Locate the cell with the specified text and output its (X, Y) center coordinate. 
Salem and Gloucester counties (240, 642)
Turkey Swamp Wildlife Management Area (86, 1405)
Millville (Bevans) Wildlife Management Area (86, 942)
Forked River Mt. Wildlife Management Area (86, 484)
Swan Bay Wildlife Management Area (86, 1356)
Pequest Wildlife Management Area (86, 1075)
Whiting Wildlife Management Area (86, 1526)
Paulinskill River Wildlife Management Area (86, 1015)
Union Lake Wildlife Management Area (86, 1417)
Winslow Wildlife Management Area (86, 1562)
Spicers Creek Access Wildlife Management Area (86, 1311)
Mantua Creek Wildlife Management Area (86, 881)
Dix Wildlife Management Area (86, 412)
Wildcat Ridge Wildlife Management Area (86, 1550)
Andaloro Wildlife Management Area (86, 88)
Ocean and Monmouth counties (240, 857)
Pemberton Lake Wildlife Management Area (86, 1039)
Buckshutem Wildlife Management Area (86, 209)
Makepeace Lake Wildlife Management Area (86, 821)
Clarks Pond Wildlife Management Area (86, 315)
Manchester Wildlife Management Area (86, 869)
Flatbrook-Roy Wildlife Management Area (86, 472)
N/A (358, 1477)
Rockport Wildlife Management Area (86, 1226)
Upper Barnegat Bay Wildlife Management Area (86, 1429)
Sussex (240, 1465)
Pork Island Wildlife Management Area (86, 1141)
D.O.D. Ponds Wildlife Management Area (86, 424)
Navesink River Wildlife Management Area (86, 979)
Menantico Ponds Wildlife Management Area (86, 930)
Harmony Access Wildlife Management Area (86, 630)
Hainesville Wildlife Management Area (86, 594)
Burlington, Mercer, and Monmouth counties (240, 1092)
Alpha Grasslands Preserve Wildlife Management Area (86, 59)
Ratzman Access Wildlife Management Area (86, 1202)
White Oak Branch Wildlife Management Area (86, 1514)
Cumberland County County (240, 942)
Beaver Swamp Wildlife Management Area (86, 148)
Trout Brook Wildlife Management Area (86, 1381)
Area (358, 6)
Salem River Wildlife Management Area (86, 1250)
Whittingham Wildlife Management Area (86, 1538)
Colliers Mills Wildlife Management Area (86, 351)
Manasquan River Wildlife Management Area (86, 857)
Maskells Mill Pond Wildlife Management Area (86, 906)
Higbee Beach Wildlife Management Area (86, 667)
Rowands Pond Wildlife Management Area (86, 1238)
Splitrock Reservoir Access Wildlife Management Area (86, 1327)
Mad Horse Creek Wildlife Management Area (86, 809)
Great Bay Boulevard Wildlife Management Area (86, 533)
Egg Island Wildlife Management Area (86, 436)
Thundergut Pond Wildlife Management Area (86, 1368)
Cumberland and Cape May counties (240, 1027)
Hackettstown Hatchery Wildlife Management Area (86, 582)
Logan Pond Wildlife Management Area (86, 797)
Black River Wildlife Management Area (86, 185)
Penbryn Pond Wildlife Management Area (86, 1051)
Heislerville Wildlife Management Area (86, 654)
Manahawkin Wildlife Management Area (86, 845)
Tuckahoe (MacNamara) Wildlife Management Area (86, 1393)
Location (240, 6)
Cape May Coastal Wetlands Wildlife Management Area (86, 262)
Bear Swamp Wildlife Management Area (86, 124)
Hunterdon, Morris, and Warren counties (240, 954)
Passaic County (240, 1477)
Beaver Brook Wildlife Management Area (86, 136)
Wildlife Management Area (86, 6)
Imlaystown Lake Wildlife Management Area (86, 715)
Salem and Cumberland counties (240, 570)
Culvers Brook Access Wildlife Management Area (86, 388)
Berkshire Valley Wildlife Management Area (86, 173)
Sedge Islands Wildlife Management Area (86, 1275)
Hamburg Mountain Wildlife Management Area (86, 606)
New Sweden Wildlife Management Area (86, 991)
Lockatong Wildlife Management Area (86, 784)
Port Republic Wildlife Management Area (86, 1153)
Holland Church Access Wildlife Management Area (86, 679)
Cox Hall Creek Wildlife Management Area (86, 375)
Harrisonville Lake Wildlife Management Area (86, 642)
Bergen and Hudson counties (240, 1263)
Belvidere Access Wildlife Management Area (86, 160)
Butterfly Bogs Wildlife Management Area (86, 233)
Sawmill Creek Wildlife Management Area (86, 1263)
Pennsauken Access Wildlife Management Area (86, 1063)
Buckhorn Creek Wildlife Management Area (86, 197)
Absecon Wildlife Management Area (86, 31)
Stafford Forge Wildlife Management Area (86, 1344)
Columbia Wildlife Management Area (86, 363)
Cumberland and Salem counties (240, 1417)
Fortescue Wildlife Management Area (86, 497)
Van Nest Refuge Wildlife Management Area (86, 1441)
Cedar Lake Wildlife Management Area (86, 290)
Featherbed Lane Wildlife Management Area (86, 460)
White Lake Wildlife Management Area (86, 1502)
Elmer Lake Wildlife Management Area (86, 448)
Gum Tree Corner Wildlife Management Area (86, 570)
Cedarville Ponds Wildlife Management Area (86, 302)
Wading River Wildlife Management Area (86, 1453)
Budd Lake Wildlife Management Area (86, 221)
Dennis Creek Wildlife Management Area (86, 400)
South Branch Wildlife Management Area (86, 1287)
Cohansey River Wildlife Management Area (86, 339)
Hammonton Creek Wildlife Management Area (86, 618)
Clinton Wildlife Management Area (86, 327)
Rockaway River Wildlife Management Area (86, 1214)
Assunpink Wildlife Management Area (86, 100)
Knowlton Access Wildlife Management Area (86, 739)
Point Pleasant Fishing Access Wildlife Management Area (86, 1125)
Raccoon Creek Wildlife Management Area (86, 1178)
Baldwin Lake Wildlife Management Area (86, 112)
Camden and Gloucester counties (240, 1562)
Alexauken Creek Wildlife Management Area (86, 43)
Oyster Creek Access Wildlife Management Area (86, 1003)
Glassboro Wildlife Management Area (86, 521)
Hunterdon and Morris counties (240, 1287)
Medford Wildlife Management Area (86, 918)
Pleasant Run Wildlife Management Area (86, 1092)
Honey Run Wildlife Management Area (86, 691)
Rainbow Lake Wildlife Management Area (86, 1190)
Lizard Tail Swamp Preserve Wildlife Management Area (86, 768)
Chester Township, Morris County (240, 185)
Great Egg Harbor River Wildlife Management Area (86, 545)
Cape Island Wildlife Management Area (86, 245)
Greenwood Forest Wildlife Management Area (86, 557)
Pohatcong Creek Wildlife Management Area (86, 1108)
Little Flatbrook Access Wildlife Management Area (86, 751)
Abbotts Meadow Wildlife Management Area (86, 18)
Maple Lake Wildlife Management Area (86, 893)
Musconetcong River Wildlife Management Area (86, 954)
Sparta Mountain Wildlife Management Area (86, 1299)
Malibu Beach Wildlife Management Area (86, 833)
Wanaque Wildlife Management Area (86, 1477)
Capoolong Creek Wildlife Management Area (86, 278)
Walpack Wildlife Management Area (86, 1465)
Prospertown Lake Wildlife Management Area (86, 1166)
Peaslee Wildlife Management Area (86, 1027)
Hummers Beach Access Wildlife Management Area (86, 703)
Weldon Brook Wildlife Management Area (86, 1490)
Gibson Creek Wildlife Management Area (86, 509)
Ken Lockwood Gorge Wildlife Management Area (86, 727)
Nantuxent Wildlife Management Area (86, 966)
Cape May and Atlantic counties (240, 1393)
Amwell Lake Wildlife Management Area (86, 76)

## Work required
Reproduce every one of the lines above, word for word and in the same order, changing nothing.

## Finished answer
Locate the cell with the specified text and output its (X, Y) center coordinate. 
Salem and Gloucester counties (240, 642)
Turkey Swamp Wildlife Management Area (86, 1405)
Millville (Bevans) Wildlife Management Area (86, 942)
Forked River Mt. Wildlife Management Area (86, 484)
Swan Bay Wildlife Management Area (86, 1356)
Pequest Wildlife Management Area (86, 1075)
Whiting Wildlife Management Area (86, 1526)
Paulinskill River Wildlife Management Area (86, 1015)
Union Lake Wildlife Management Area (86, 1417)
Winslow Wildlife Management Area (86, 1562)
Spicers Creek Access Wildlife Management Area (86, 1311)
Mantua Creek Wildlife Management Area (86, 881)
Dix Wildlife Management Area (86, 412)
Wildcat Ridge Wildlife Management Area (86, 1550)
Andaloro Wildlife Management Area (86, 88)
Ocean and Monmouth counties (240, 857)
Pemberton Lake Wildlife Management Area (86, 1039)
Buckshutem Wildlife Management Area (86, 209)
Makepeace Lake Wildlife Management Area (86, 821)
Clarks Pond Wildlife Management Area (86, 315)
Manchester Wildlife Management Area (86, 869)
Flatbrook-Roy Wildlife Management Area (86, 472)
N/A (358, 1477)
Rockport Wildlife Management Area (86, 1226)
Upper Barnegat Bay Wildlife Management Area (86, 1429)
Sussex (240, 1465)
Pork Island Wildlife Management Area (86, 1141)
D.O.D. Ponds Wildlife Management Area (86, 424)
Navesink River Wildlife Management Area (86, 979)
Menantico Ponds Wildlife Management Area (86, 930)
Harmony Access Wildlife Management Area (86, 630)
Hainesville Wildlife Management Area (86, 594)
Burlington, Mercer, and Monmouth counties (240, 1092)
Alpha Grasslands Preserve Wildlife Management Area (86, 59)
Ratzman Access Wildlife Management Area (86, 1202)
White Oak Branch Wildlife Management Area (86, 1514)
Cumberland County County (240, 942)
Beaver Swamp Wildlife Management Area (86, 148)
Trout Brook Wildlife Management Area (86, 1381)
Area (358, 6)
Salem River Wildlife Management Area (86, 1250)
Whittingham Wildlife Management Area (86, 1538)
Colliers Mills Wildlife Management Area (86, 351)
Manasquan River Wildlife Management Area (86, 857)
Maskells Mill Pond Wildlife Management Area (86, 906)
Higbee Beach Wildlife Management Area (86, 667)
Rowands Pond Wildlife Management Area (86, 1238)
Splitrock Reservoir Access Wildlife Management Area (86, 1327)
Mad Horse Creek Wildlife Management Area (86, 809)
Great Bay Boulevard Wildlife Management Area (86, 533)
Egg Island Wildlife Management Area (86, 436)
Thundergut Pond Wildlife Management Area (86, 1368)
Cumberland and Cape May counties (240, 1027)
Hackettstown Hatchery Wildlife Management Area (86, 582)
Logan Pond Wildlife Management Area (86, 797)
Black River Wildlife Management Area (86, 185)
Penbryn Pond Wildlife Management Area (86, 1051)
Heislerville Wildlife Management Area (86, 654)
Manahawkin Wildlife Management Area (86, 845)
Tuckahoe (MacNamara) Wildlife Management Area (86, 1393)
Location (240, 6)
Cape May Coastal Wetlands Wildlife Management Area (86, 262)
Bear Swamp Wildlife Management Area (86, 124)
Hunterdon, Morris, and Warren counties (240, 954)
Passaic County (240, 1477)
Beaver Brook Wildlife Management Area (86, 136)
Wildlife Management Area (86, 6)
Imlaystown Lake Wildlife Management Area (86, 715)
Salem and Cumberland counties (240, 570)
Culvers Brook Access Wildlife Management Area (86, 388)
Berkshire Valley Wildlife Management Area (86, 173)
Sedge Islands Wildlife Management Area (86, 1275)
Hamburg Mountain Wildlife Management Area (86, 606)
New Sweden Wildlife Management Area (86, 991)
Lockatong Wildlife Management Area (86, 784)
Port Republic Wildlife Management Area (86, 1153)
Holland Church Access Wildlife Management Area (86, 679)
Cox Hall Creek Wildlife Management Area (86, 375)
Harrisonville Lake Wildlife Management Area (86, 642)
Bergen and Hudson counties (240, 1263)
Belvidere Access Wildlife Management Area (86, 160)
Butterfly Bogs Wildlife Management Area (86, 233)
Sawmill Creek Wildlife Management Area (86, 1263)
Pennsauken Access Wildlife Management Area (86, 1063)
Buckhorn Creek Wildlife Management Area (86, 197)
Absecon Wildlife Management Area (86, 31)
Stafford Forge Wildlife Management Area (86, 1344)
Columbia Wildlife Management Area (86, 363)
Cumberland and Salem counties (240, 1417)
Fortescue Wildlife Management Area (86, 497)
Van Nest Refuge Wildlife Management Area (86, 1441)
Cedar Lake Wildlife Management Area (86, 290)
Featherbed Lane Wildlife Management Area (86, 460)
White Lake Wildlife Management Area (86, 1502)
Elmer Lake Wildlife Management Area (86, 448)
Gum Tree Corner Wildlife Management Area (86, 570)
Cedarville Ponds Wildlife Management Area (86, 302)
Wading River Wildlife Management Area (86, 1453)
Budd Lake Wildlife Management Area (86, 221)
Dennis Creek Wildlife Management Area (86, 400)
South Branch Wildlife Management Area (86, 1287)
Cohansey River Wildlife Management Area (86, 339)
Hammonton Creek Wildlife Management Area (86, 618)
Clinton Wildlife Management Area (86, 327)
Rockaway River Wildlife Management Area (86, 1214)
Assunpink Wildlife Management Area (86, 100)
Knowlton Access Wildlife Management Area (86, 739)
Point Pleasant Fishing Access Wildlife Management Area (86, 1125)
Raccoon Creek Wildlife Management Area (86, 1178)
Baldwin Lake Wildlife Management Area (86, 112)
Camden and Gloucester counties (240, 1562)
Alexauken Creek Wildlife Management Area (86, 43)
Oyster Creek Access Wildlife Management Area (86, 1003)
Glassboro Wildlife Management Area (86, 521)
Hunterdon and Morris counties (240, 1287)
Medford Wildlife Management Area (86, 918)
Pleasant Run Wildlife Management Area (86, 1092)
Honey Run Wildlife Management Area (86, 691)
Rainbow Lake Wildlife Management Area (86, 1190)
Lizard Tail Swamp Preserve Wildlife Management Area (86, 768)
Chester Township, Morris County (240, 185)
Great Egg Harbor River Wildlife Management Area (86, 545)
Cape Island Wildlife Management Area (86, 245)
Greenwood Forest Wildlife Management Area (86, 557)
Pohatcong Creek Wildlife Management Area (86, 1108)
Little Flatbrook Access Wildlife Management Area (86, 751)
Abbotts Meadow Wildlife Management Area (86, 18)
Maple Lake Wildlife Management Area (86, 893)
Musconetcong River Wildlife Management Area (86, 954)
Sparta Mountain Wildlife Management Area (86, 1299)
Malibu Beach Wildlife Management Area (86, 833)
Wanaque Wildlife Management Area (86, 1477)
Capoolong Creek Wildlife Management Area (86, 278)
Walpack Wildlife Management Area (86, 1465)
Prospertown Lake Wildlife Management Area (86, 1166)
Peaslee Wildlife Management Area (86, 1027)
Hummers Beach Access Wildlife Management Area (86, 703)
Weldon Brook Wildlife Management Area (86, 1490)
Gibson Creek Wildlife Management Area (86, 509)
Ken Lockwood Gorge Wildlife Management Area (86, 727)
Nantuxent Wildlife Management Area (86, 966)
Cape May and Atlantic counties (240, 1393)
Amwell Lake Wildlife Management Area (86, 76)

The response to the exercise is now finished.